** DATA SUPPLIED follows **

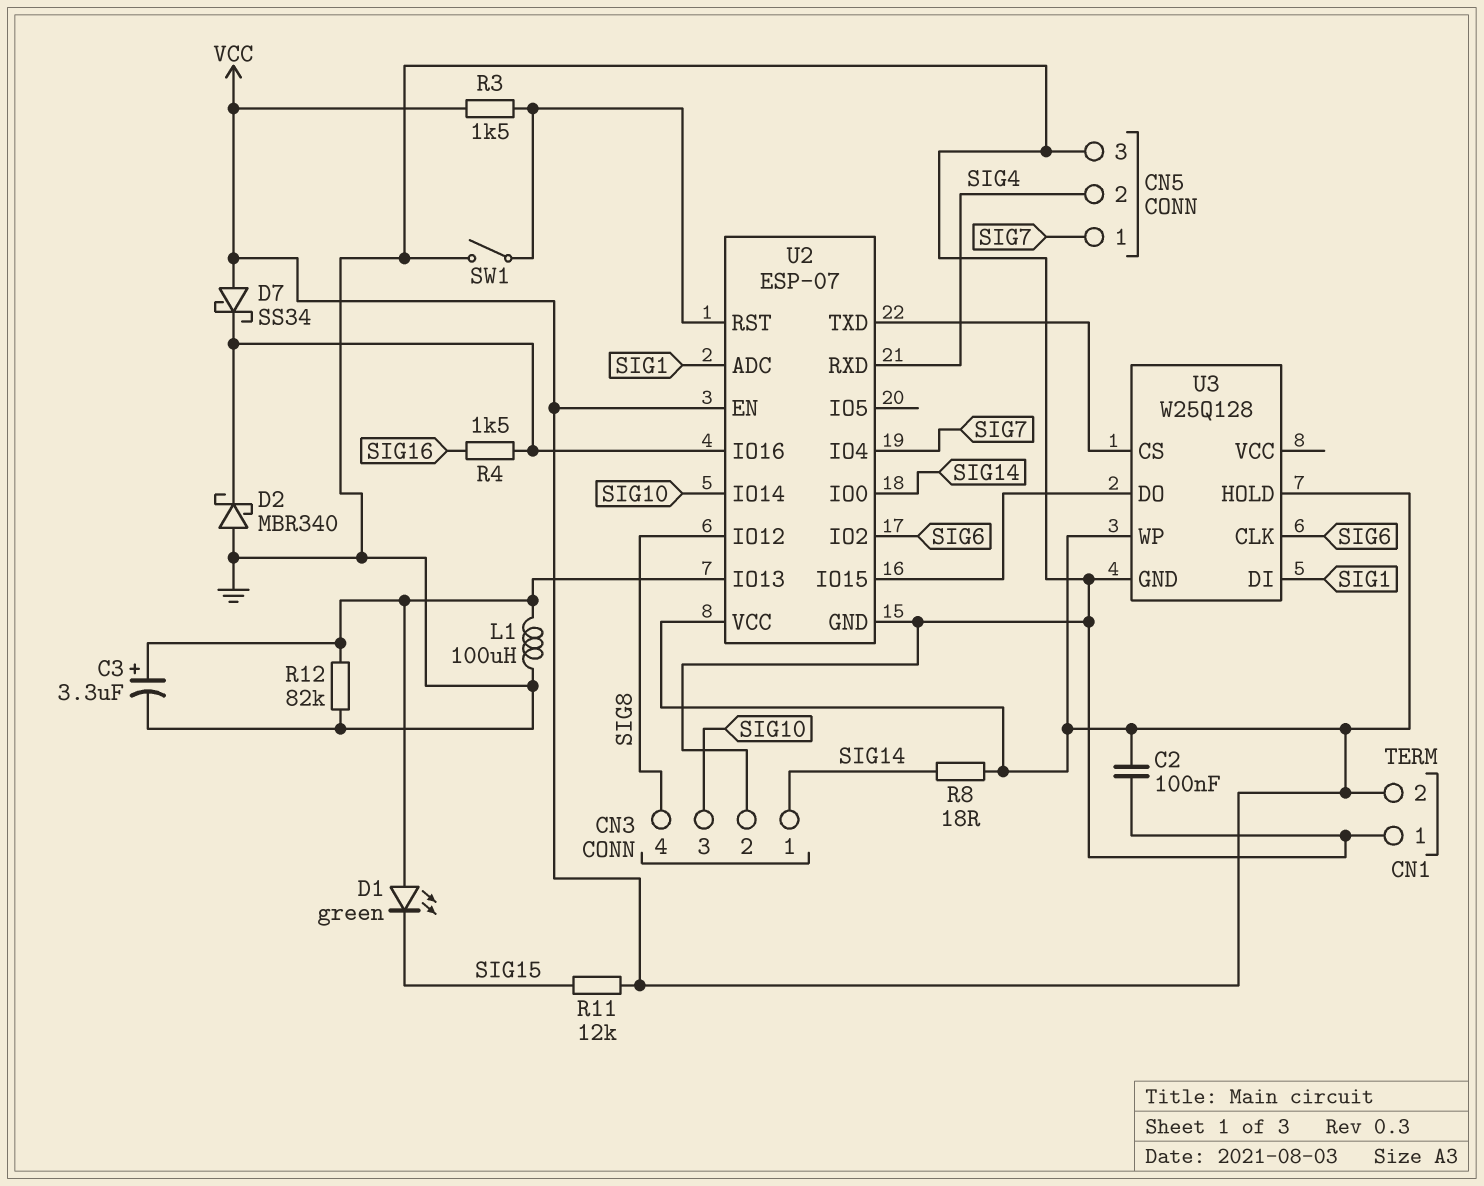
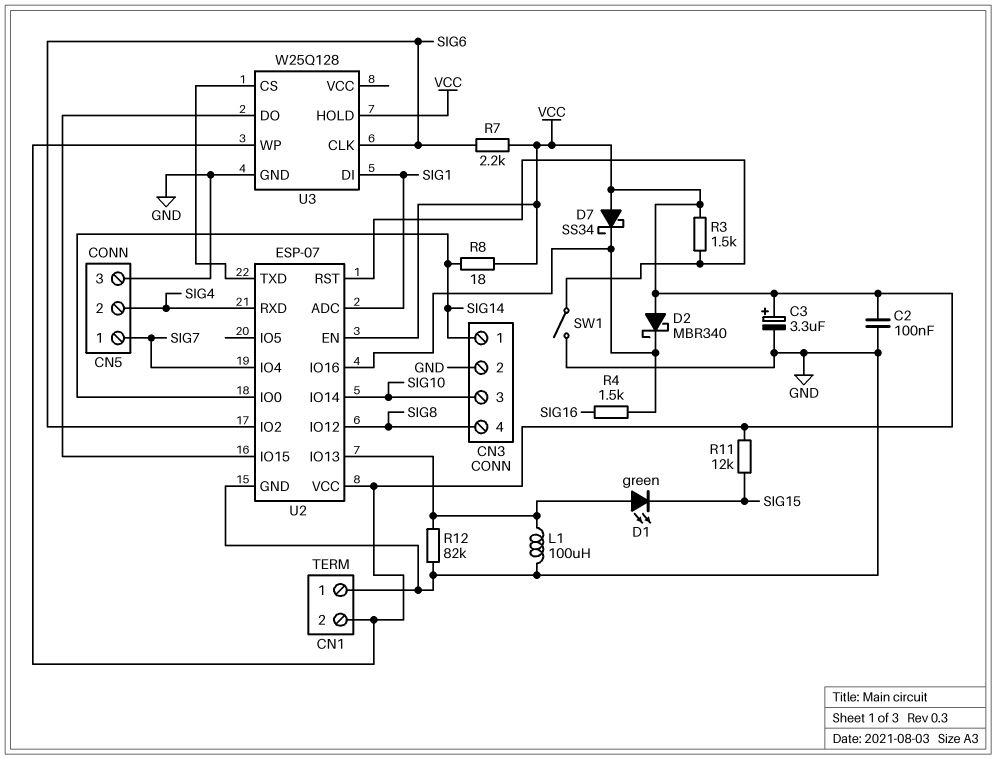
C3: 3.3uF (plus U2/IO13, minus GND) -> 3.3uF (plus VCC, minus GND)
D2: schottky MBR340 (A GND, K U2/IO16) -> schottky MBR340 (A VCC, K U2/IO16)
R7: none -> 2.2k (SIG6, VCC)

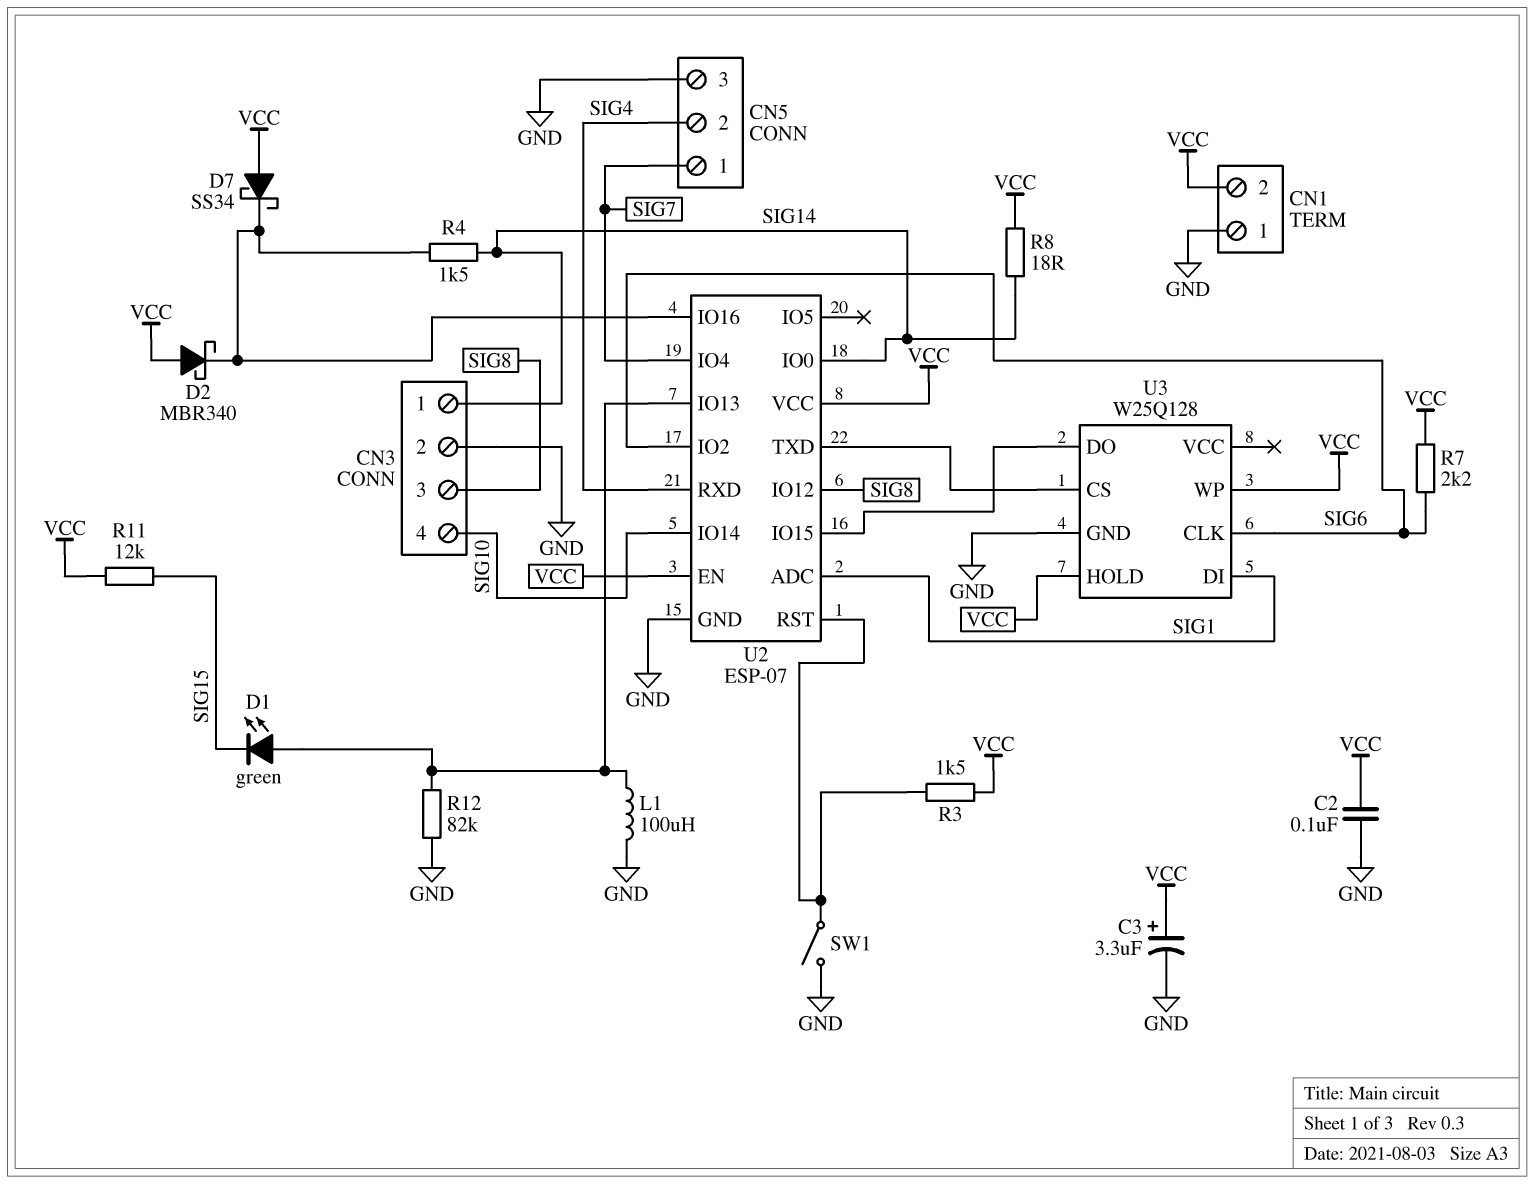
CN3 pin 3: SIG10 -> SIG8
CN3 pin 4: SIG8 -> SIG10
R4: 1.5k (SIG16, U2/IO16) -> 1.5k (SIG14, U2/IO16)

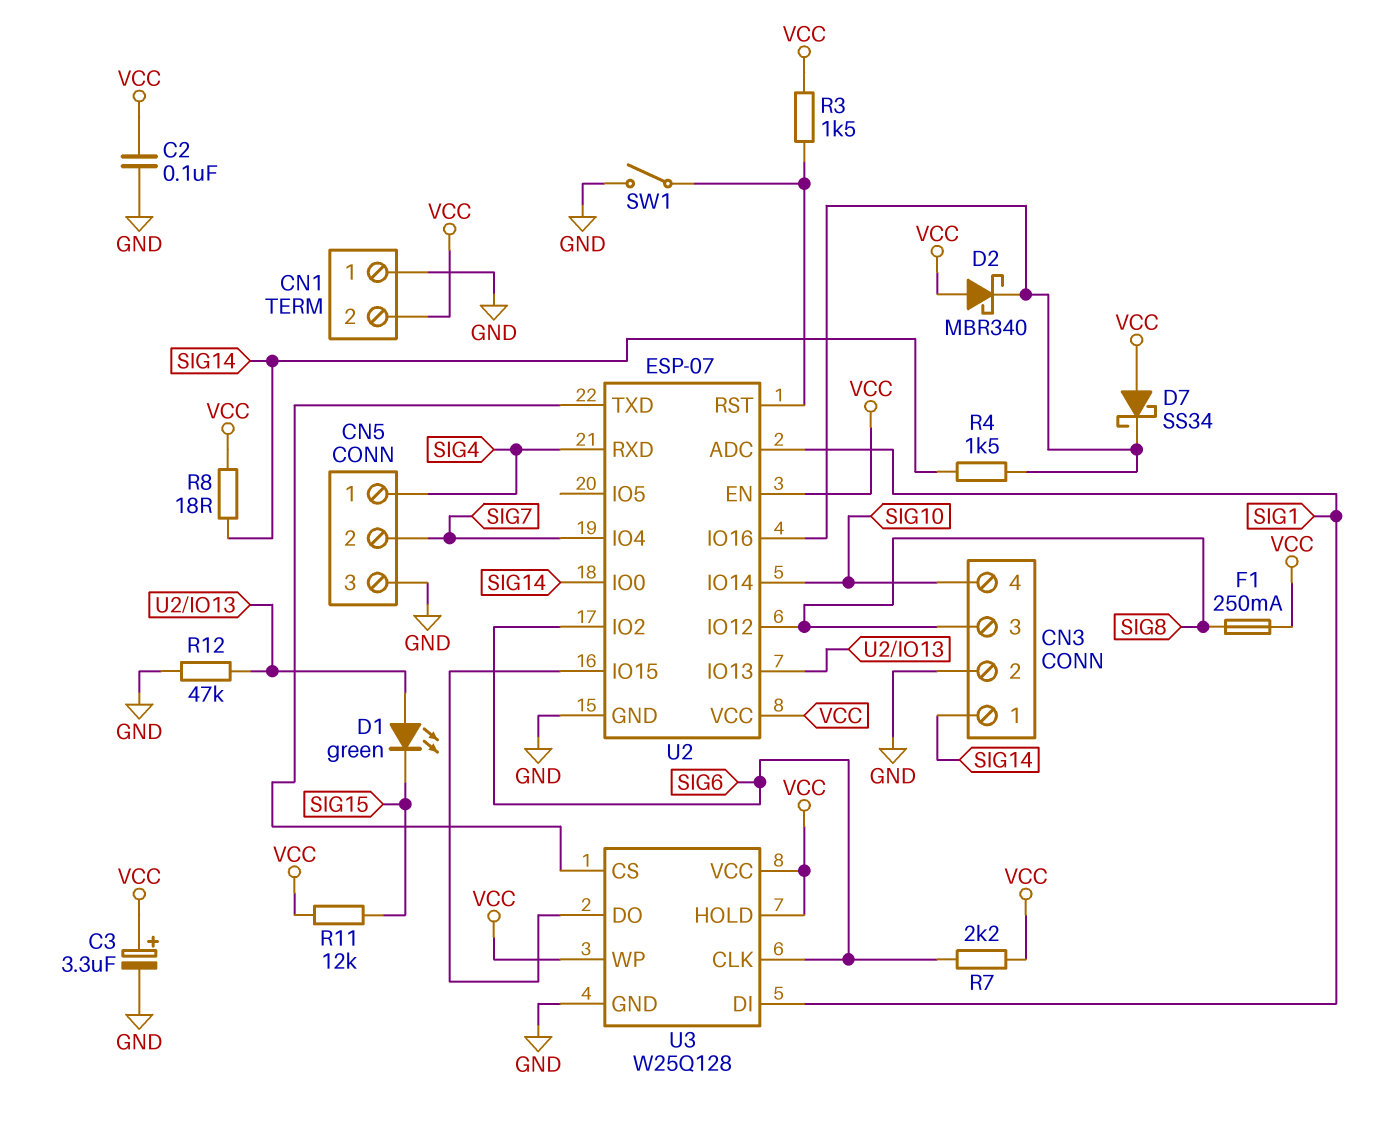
CN5 pin 1: SIG7 -> SIG4
CN5 pin 2: SIG4 -> SIG7
F1: none -> 250mA (SIG8, VCC)
L1: 100uH (GND, U2/IO13) -> none
R12: 82k (GND, U2/IO13) -> 47k (GND, U2/IO13)
U3 pin VCC: none -> VCC

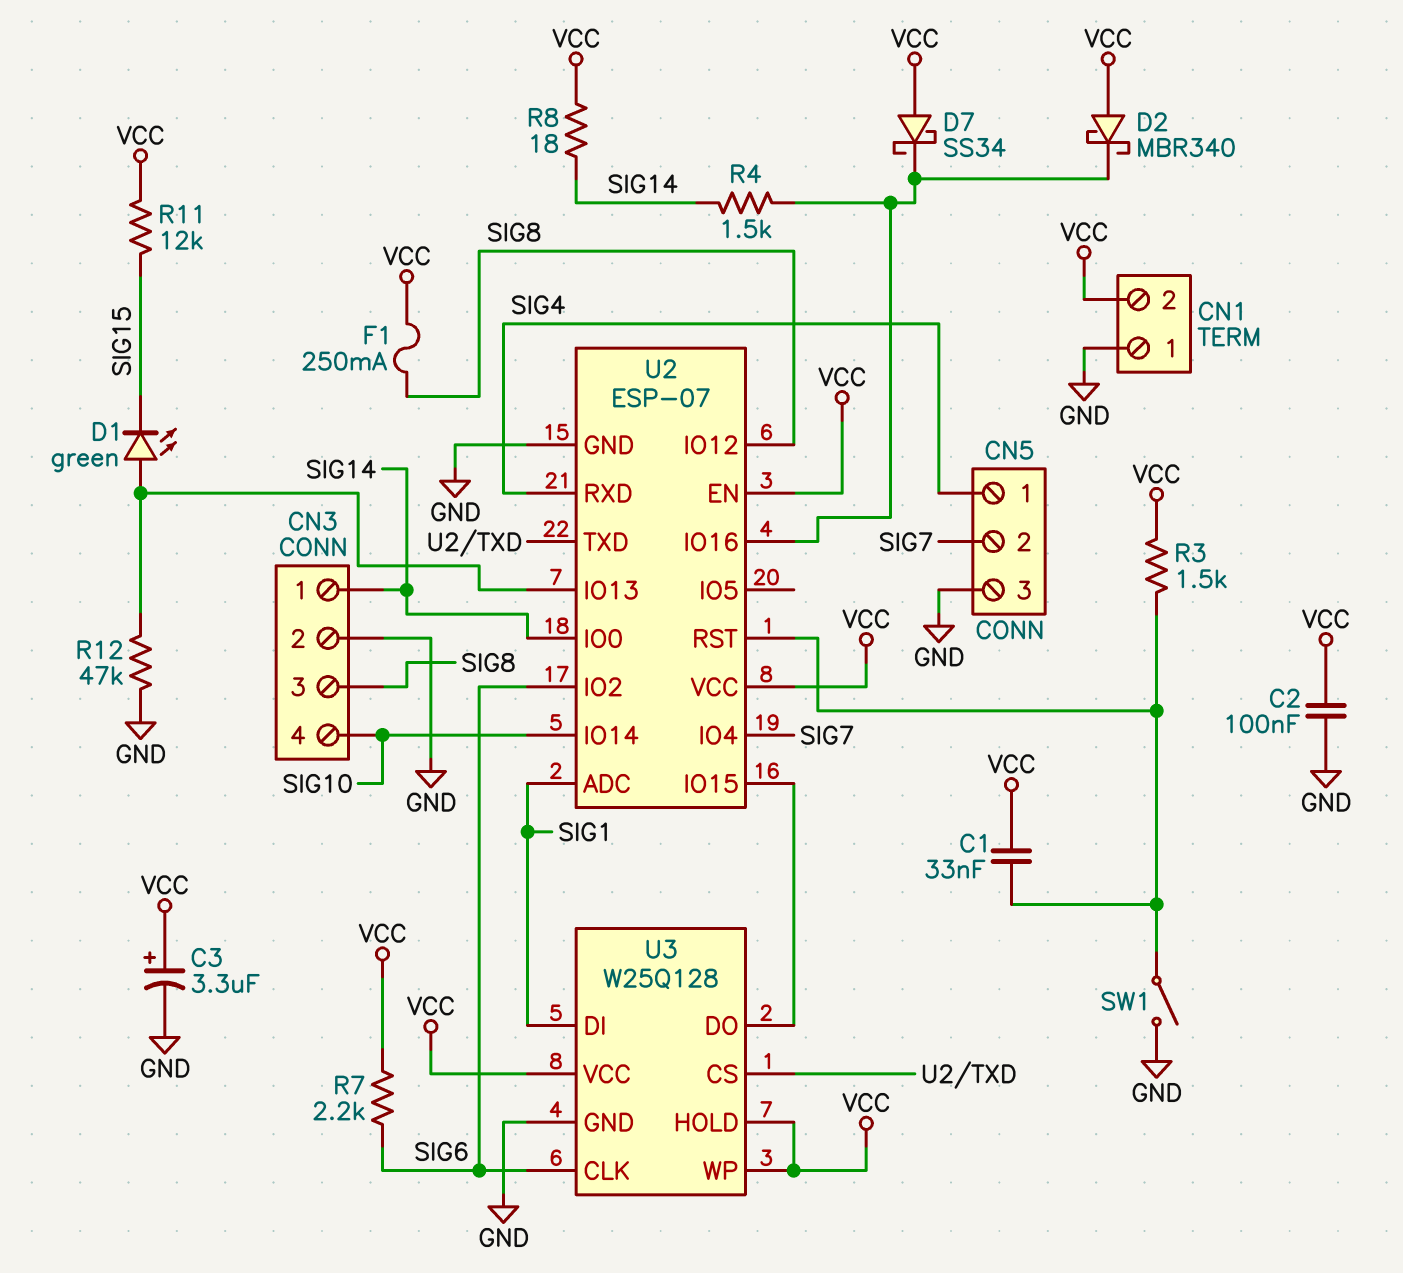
C1: none -> 33nF (U2/RST, VCC)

** End of DATA SUPPLIED **

#### BRIEF:
Only an exact copy of the entries, with no pictures, is expected as the answer.

#### RESULT BELOW:
C3: 3.3uF (plus U2/IO13, minus GND) -> 3.3uF (plus VCC, minus GND)
D2: schottky MBR340 (A GND, K U2/IO16) -> schottky MBR340 (A VCC, K U2/IO16)
R7: none -> 2.2k (SIG6, VCC)

CN3 pin 3: SIG10 -> SIG8
CN3 pin 4: SIG8 -> SIG10
R4: 1.5k (SIG16, U2/IO16) -> 1.5k (SIG14, U2/IO16)

CN5 pin 1: SIG7 -> SIG4
CN5 pin 2: SIG4 -> SIG7
F1: none -> 250mA (SIG8, VCC)
L1: 100uH (GND, U2/IO13) -> none
R12: 82k (GND, U2/IO13) -> 47k (GND, U2/IO13)
U3 pin VCC: none -> VCC

C1: none -> 33nF (U2/RST, VCC)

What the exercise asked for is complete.